— PROBLEM —
When you reach the line containing "C1: 2.2uF (plus" in the records below, start copying exactly, and stop once you have copied the line containing "M1: motor 6V".

— RECORD EXCERPTS —

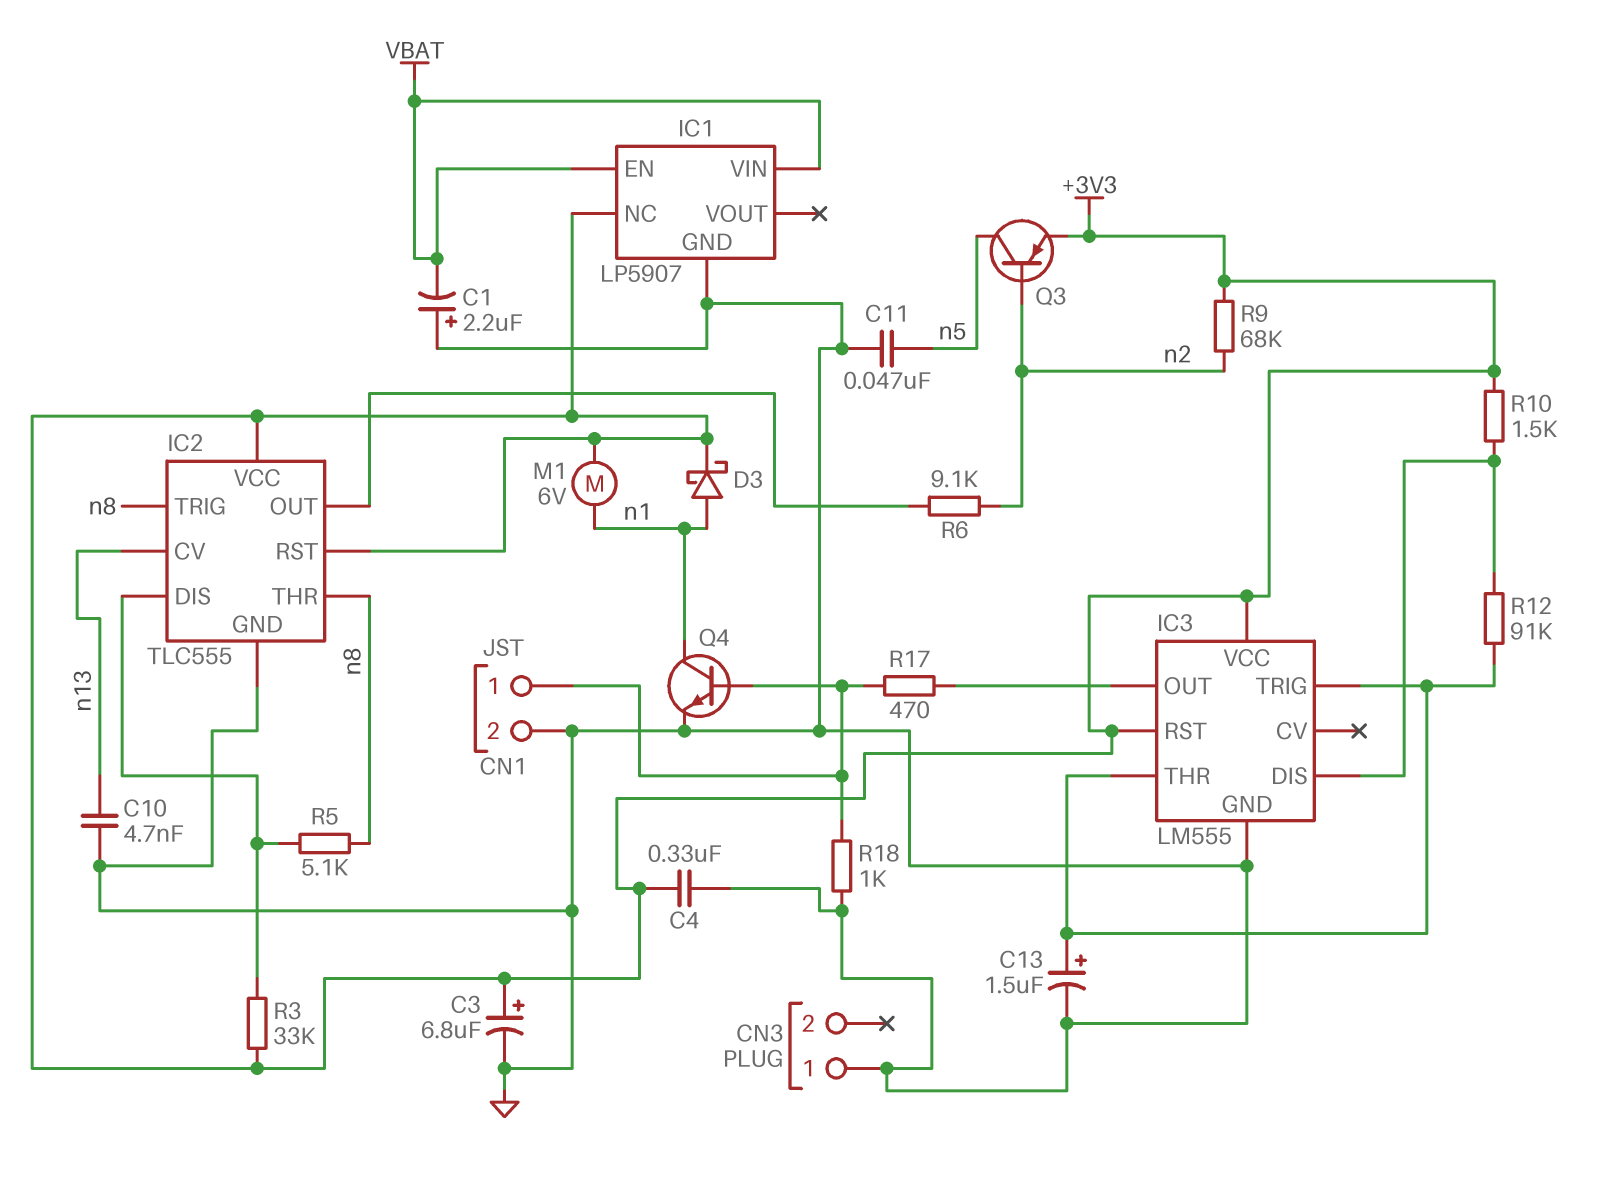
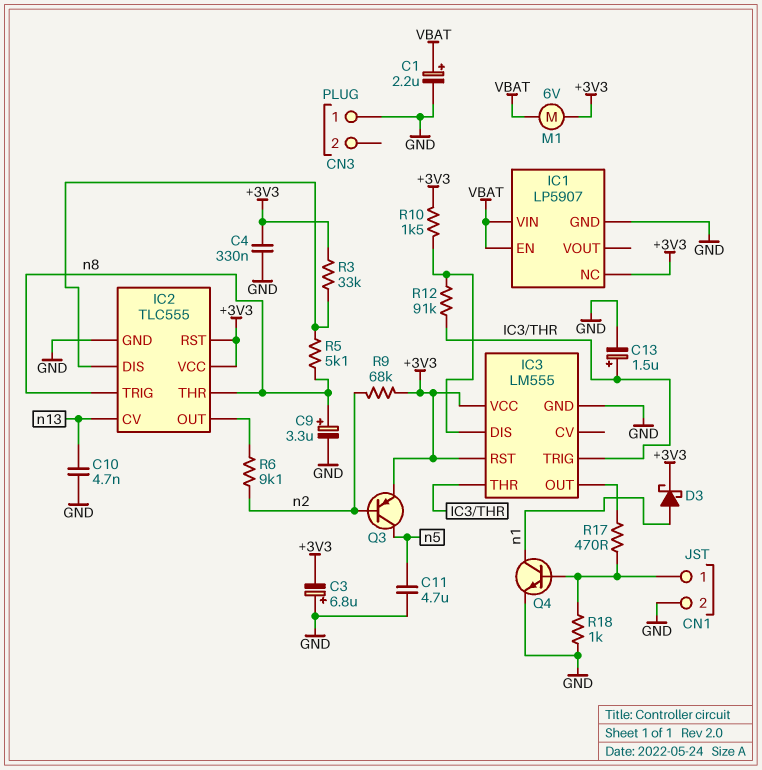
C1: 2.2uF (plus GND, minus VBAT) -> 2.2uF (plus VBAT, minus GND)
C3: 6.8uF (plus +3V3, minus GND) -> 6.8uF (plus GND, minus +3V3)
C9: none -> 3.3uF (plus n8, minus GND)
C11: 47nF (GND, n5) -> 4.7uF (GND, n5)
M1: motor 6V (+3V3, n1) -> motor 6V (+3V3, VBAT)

* * *

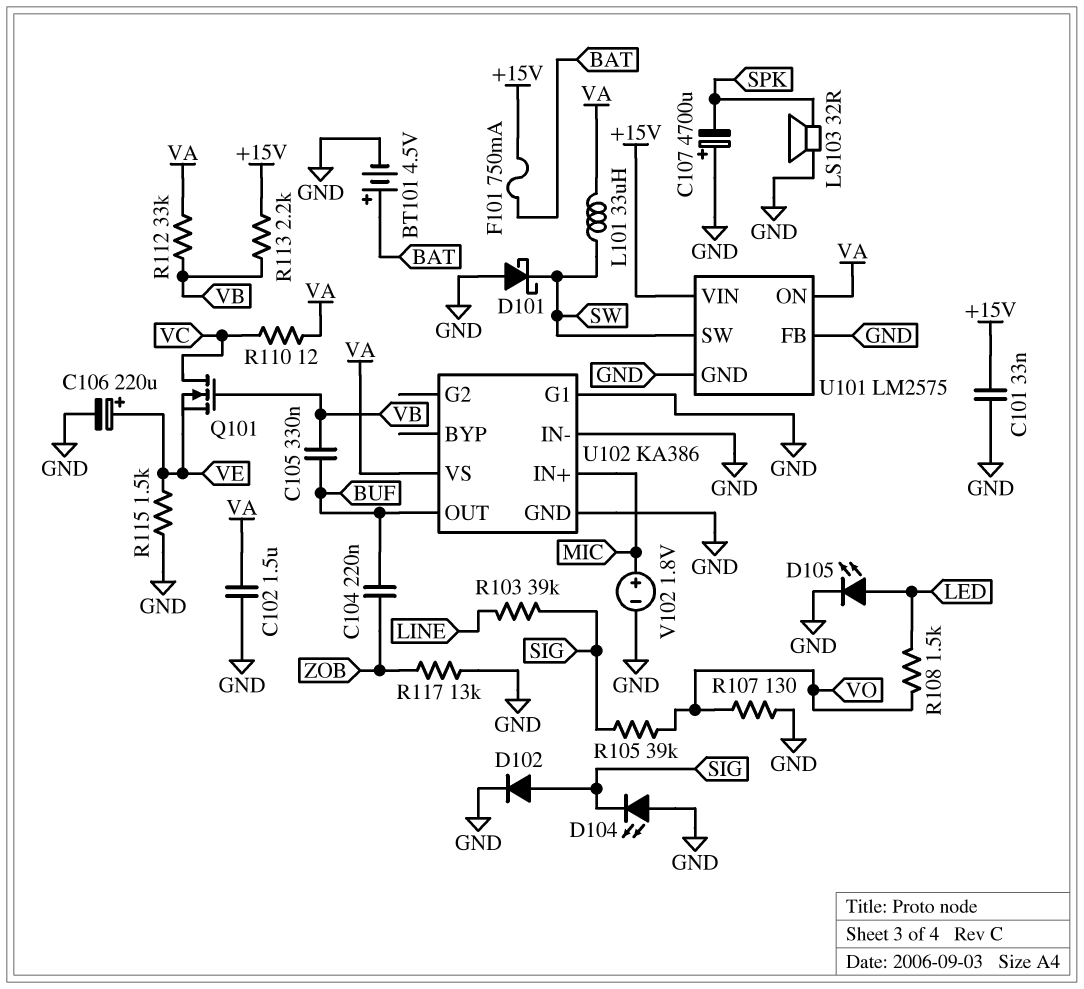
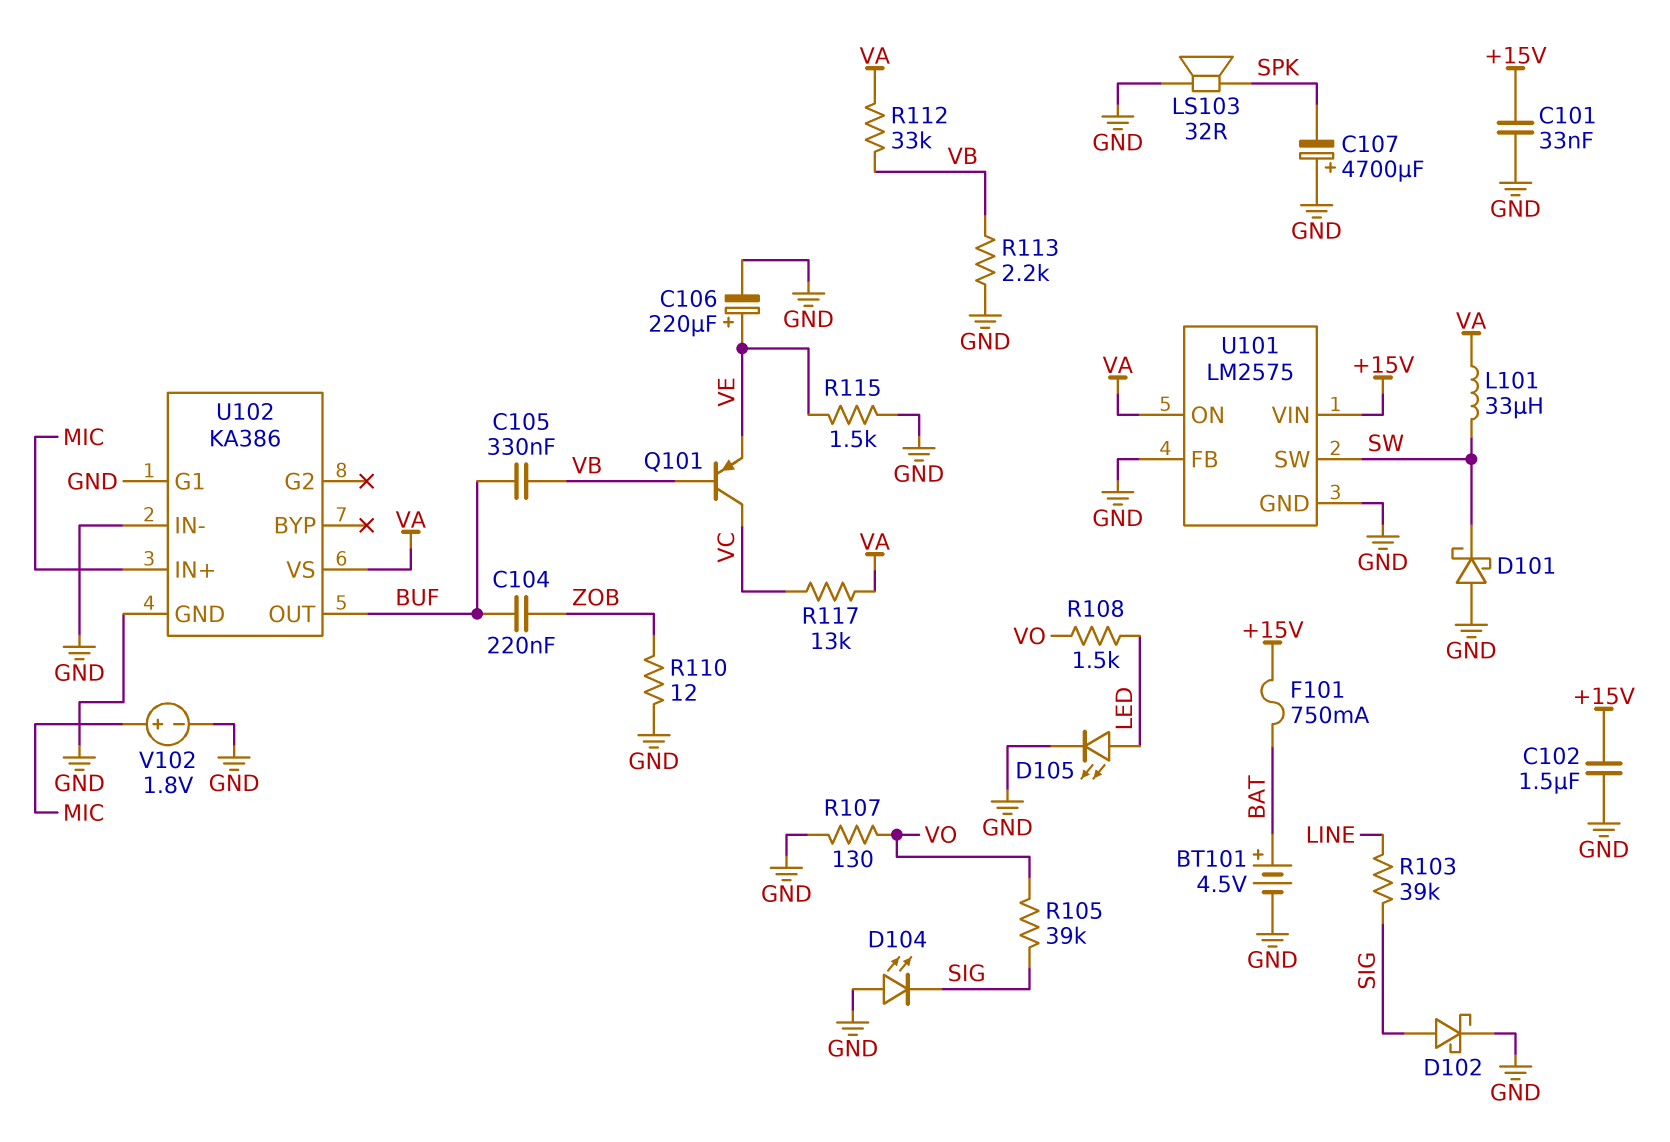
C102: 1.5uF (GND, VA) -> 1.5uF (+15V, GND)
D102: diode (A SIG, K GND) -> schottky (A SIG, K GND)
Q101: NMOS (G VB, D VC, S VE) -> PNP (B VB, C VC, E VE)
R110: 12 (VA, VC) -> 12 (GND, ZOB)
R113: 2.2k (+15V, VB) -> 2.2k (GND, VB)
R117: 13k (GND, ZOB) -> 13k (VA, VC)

— TASK RESPONSE —
C1: 2.2uF (plus GND, minus VBAT) -> 2.2uF (plus VBAT, minus GND)
C3: 6.8uF (plus +3V3, minus GND) -> 6.8uF (plus GND, minus +3V3)
C9: none -> 3.3uF (plus n8, minus GND)
C11: 47nF (GND, n5) -> 4.7uF (GND, n5)
M1: motor 6V (+3V3, n1) -> motor 6V (+3V3, VBAT)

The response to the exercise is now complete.